◆ Task objective: Every line from the one containing "camera: 10 degrees left, 15 degrees down" to the one containing "(250, 231) = (300, 297): grey" in the records below, both included, must be set down exactly, and no other line.

◆ Study material:

========================================================================

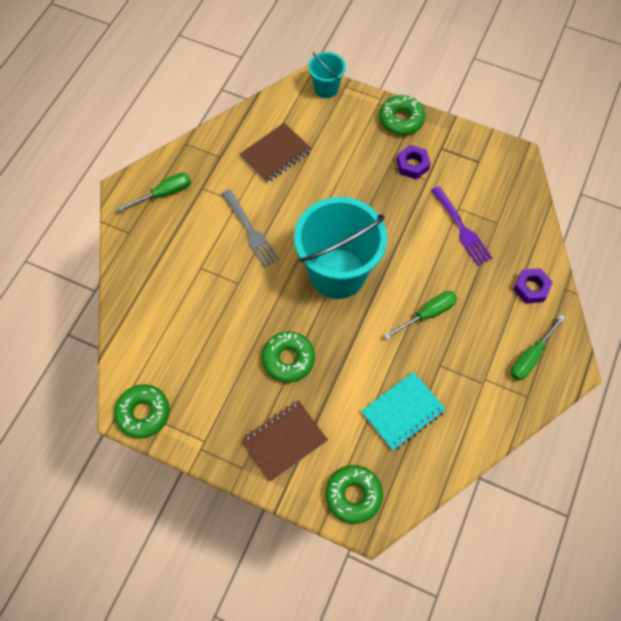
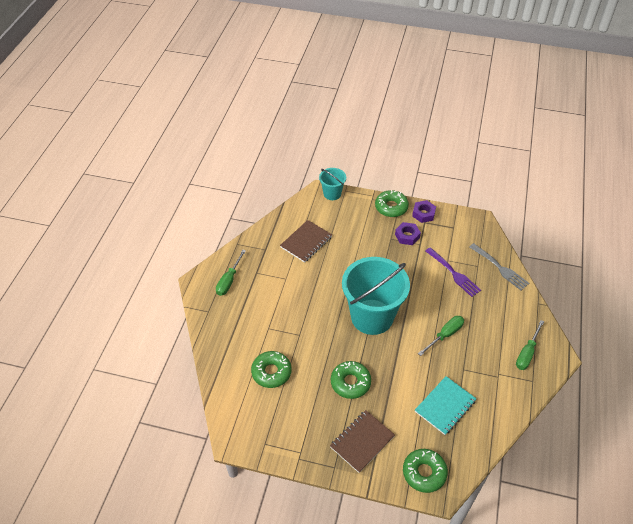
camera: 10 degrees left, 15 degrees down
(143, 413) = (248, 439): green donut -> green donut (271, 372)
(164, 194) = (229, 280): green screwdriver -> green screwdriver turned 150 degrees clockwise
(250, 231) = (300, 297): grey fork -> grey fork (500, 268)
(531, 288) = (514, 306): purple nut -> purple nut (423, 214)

========================================================================

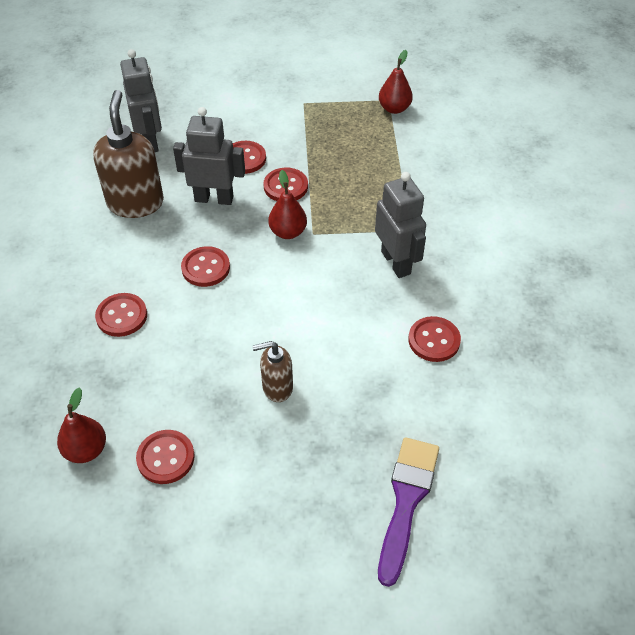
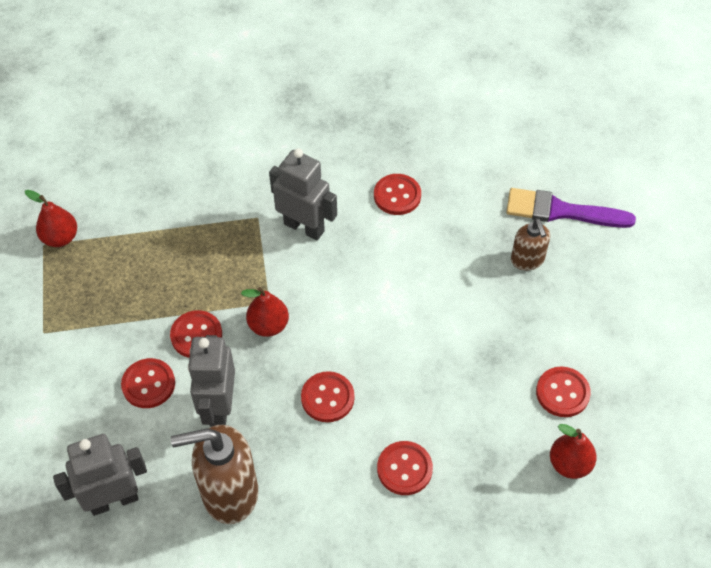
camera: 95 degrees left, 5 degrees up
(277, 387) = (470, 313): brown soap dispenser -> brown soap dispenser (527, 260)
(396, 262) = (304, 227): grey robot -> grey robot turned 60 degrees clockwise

========================================================================

◆ Worked solution:
camera: 10 degrees left, 15 degrees down
(143, 413) = (248, 439): green donut -> green donut (271, 372)
(164, 194) = (229, 280): green screwdriver -> green screwdriver turned 150 degrees clockwise
(250, 231) = (300, 297): grey fork -> grey fork (500, 268)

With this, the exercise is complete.